◆ **WORK ITEM**: Once the line containing "(739, 219) = (521, 447): none -> blue wallet" is found in the data below, output that line and every line after it through the last, unchanged and with nothing else.

◆ **MATERIAL TO PROCESS**:

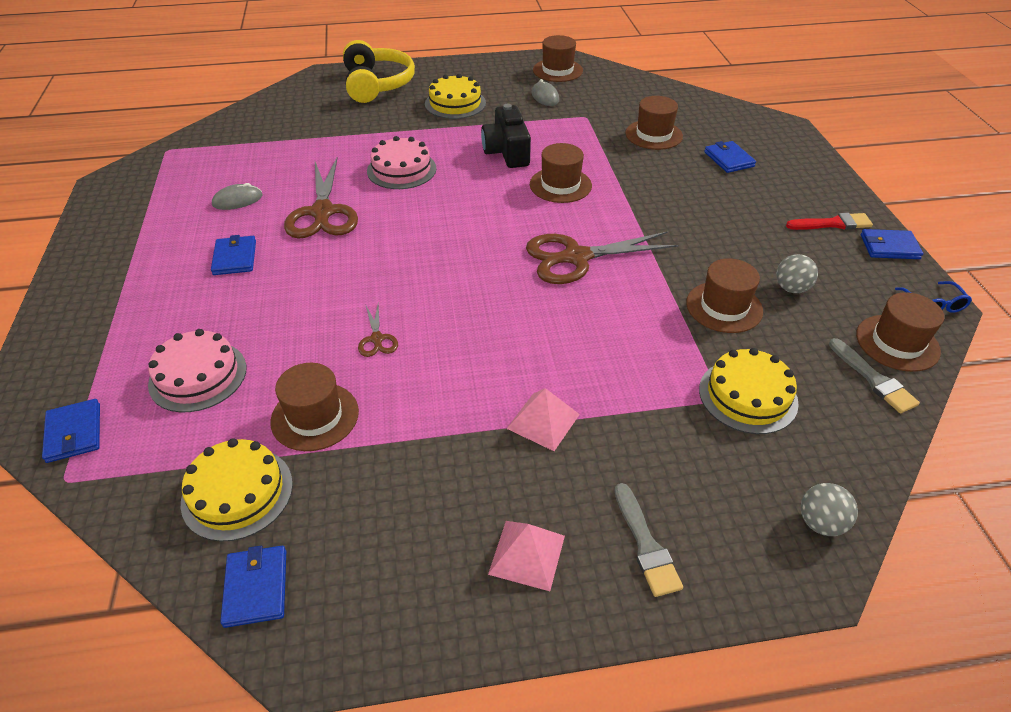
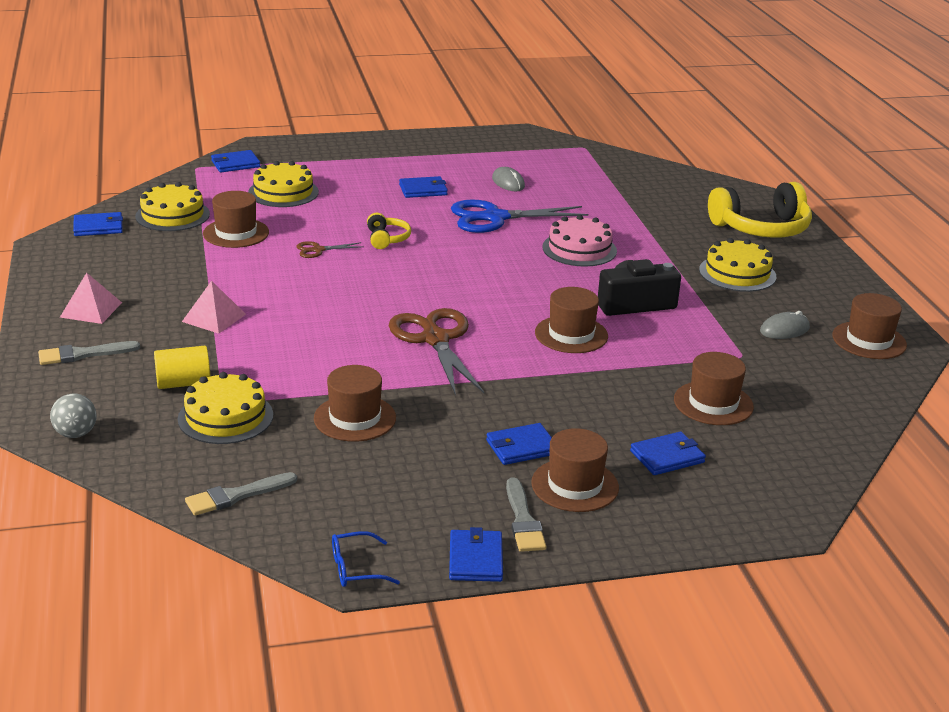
camera: 85 degrees right, 15 degrees down
(198, 376) = (283, 192): pink cake -> yellow cake
(322, 212) = (495, 218): brown scissors -> blue scissors
(357, 286) = (387, 239): none -> yellow headphones
(692, 435) = (183, 383): none -> yellow cylinder
(739, 219) = (521, 447): none -> blue wallet
(791, 288) = (387, 466): grey ball -> none
(832, 224) = (523, 520): red brush -> grey brush
(897, 343) = (290, 524): brown hat -> brown hat (575, 485)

◆ **RESPONSE TO THE TASK**:
(739, 219) = (521, 447): none -> blue wallet
(791, 288) = (387, 466): grey ball -> none
(832, 224) = (523, 520): red brush -> grey brush
(897, 343) = (290, 524): brown hat -> brown hat (575, 485)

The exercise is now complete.